• **Assignment**: From the first line to the last, retype the records exactly without their images.

• **Given records**:
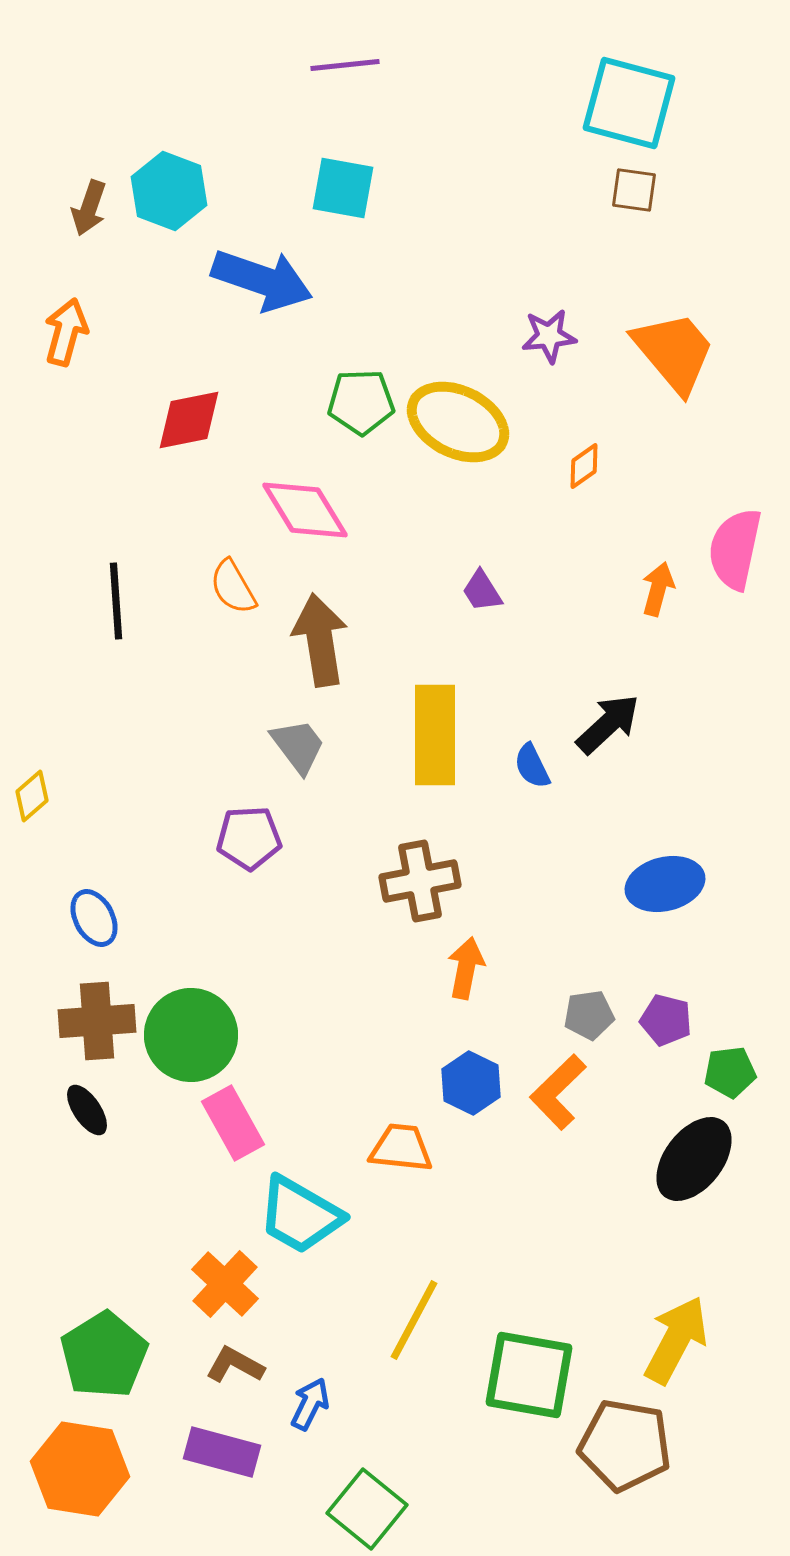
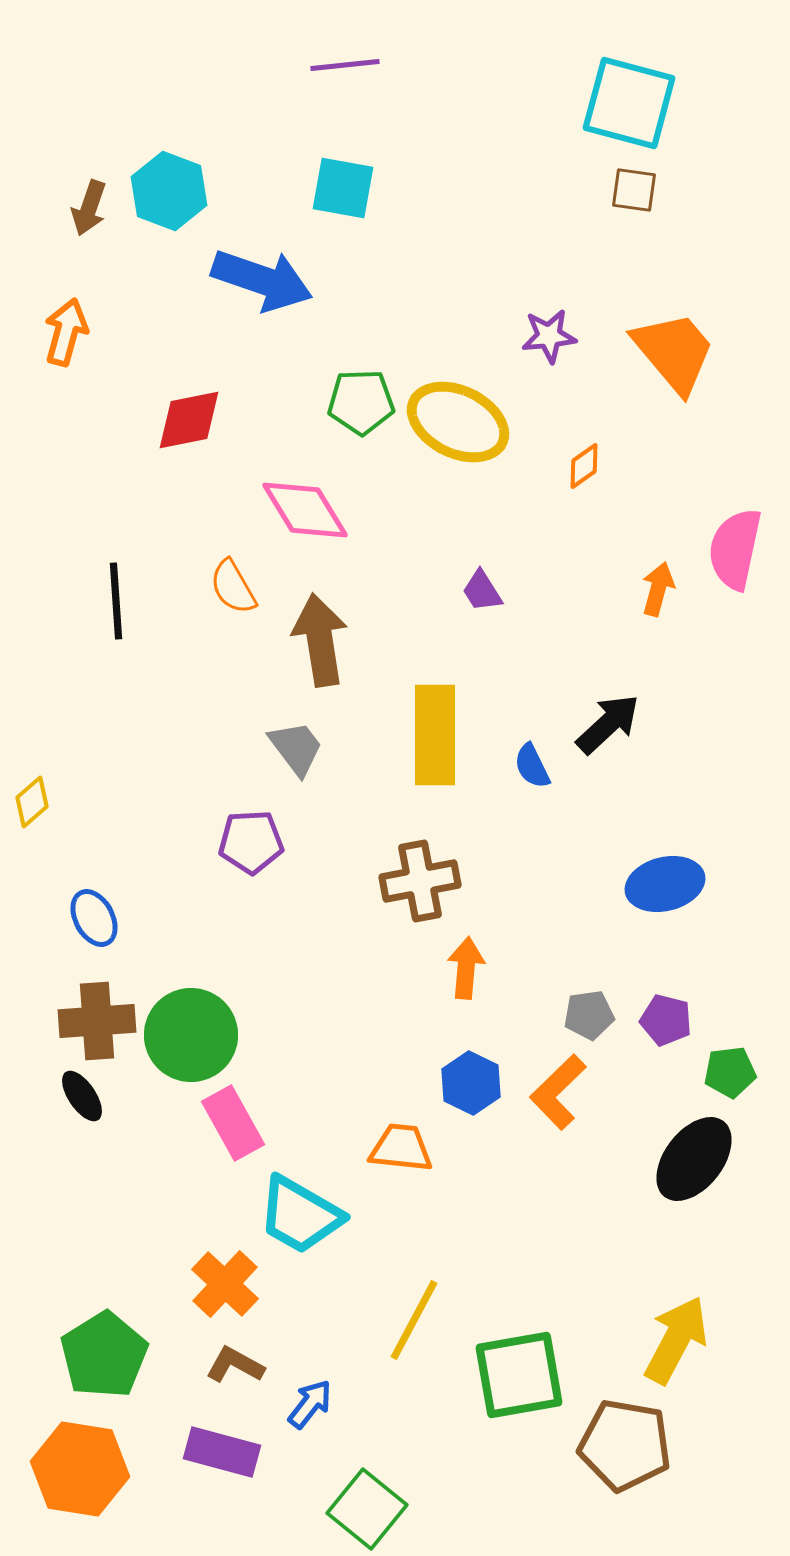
gray trapezoid at (298, 746): moved 2 px left, 2 px down
yellow diamond at (32, 796): moved 6 px down
purple pentagon at (249, 838): moved 2 px right, 4 px down
orange arrow at (466, 968): rotated 6 degrees counterclockwise
black ellipse at (87, 1110): moved 5 px left, 14 px up
green square at (529, 1375): moved 10 px left; rotated 20 degrees counterclockwise
blue arrow at (310, 1404): rotated 12 degrees clockwise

• **Response box**:
gray trapezoid at (298, 746): moved 2 px left, 2 px down
yellow diamond at (32, 796): moved 6 px down
purple pentagon at (249, 838): moved 2 px right, 4 px down
orange arrow at (466, 968): rotated 6 degrees counterclockwise
black ellipse at (87, 1110): moved 5 px left, 14 px up
green square at (529, 1375): moved 10 px left; rotated 20 degrees counterclockwise
blue arrow at (310, 1404): rotated 12 degrees clockwise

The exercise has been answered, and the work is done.